• Available data
-.-.-
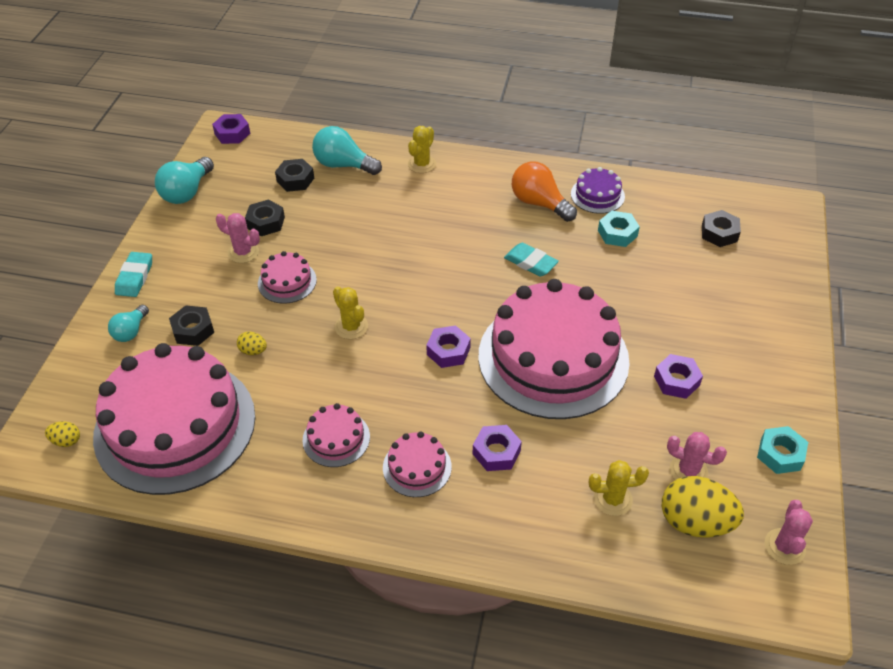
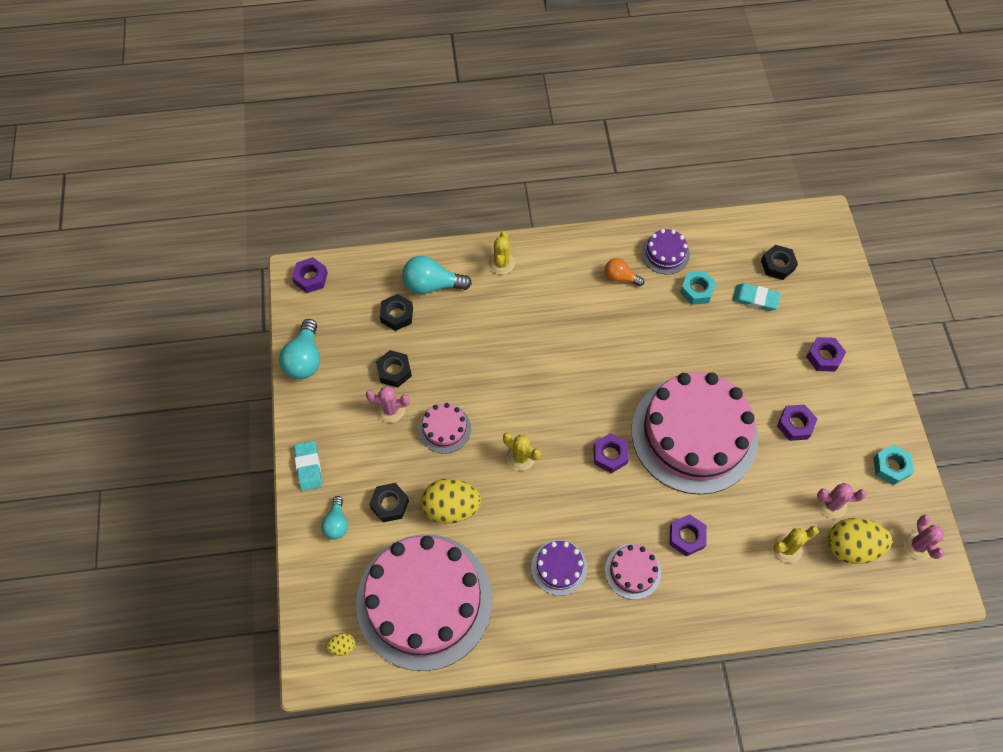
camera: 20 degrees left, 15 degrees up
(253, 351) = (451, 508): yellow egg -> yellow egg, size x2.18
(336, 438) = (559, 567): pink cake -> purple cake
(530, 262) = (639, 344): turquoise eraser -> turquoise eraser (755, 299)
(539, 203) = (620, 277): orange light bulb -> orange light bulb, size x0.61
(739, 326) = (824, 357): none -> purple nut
-.-.-
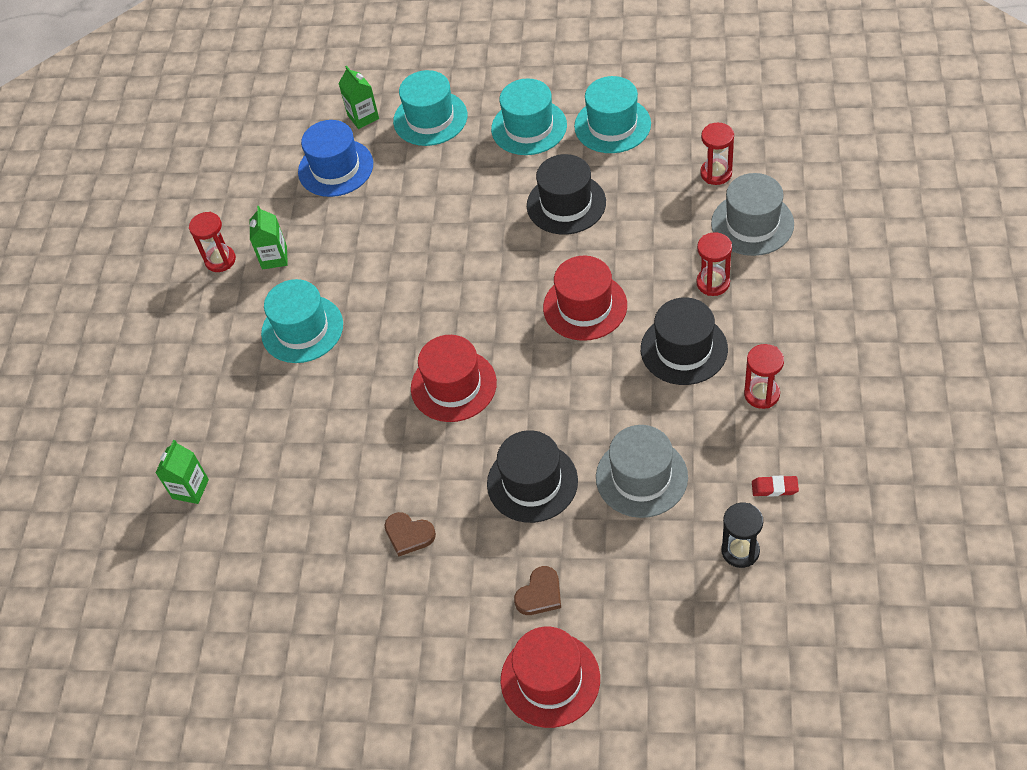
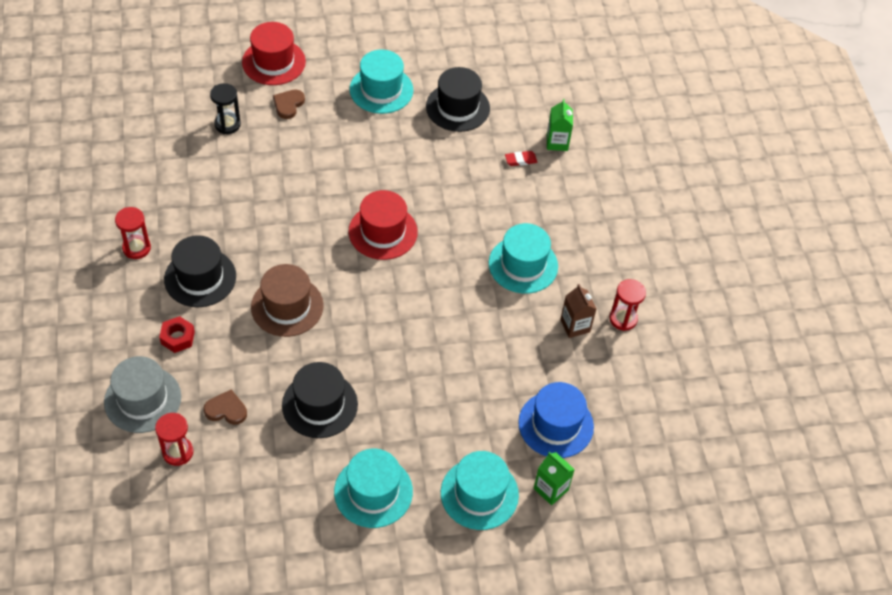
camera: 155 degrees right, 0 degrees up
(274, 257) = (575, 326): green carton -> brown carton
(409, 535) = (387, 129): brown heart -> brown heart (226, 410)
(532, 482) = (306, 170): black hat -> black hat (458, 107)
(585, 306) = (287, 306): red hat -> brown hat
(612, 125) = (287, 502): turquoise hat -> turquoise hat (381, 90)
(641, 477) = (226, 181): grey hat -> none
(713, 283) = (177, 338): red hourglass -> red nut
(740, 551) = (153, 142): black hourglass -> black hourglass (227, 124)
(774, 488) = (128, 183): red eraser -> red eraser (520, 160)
-.-.-
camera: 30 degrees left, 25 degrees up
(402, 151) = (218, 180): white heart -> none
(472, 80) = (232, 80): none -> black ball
-.-.-
With the line holding "camera: 20 degrees left, 15 degrees up" as the first and the line holding "(739, 326) = (824, 357): none -> purple nut" as the last, please transcribe exactly the lines of the material above in that range and nothing else.

camera: 20 degrees left, 15 degrees up
(253, 351) = (451, 508): yellow egg -> yellow egg, size x2.18
(336, 438) = (559, 567): pink cake -> purple cake
(530, 262) = (639, 344): turquoise eraser -> turquoise eraser (755, 299)
(539, 203) = (620, 277): orange light bulb -> orange light bulb, size x0.61
(739, 326) = (824, 357): none -> purple nut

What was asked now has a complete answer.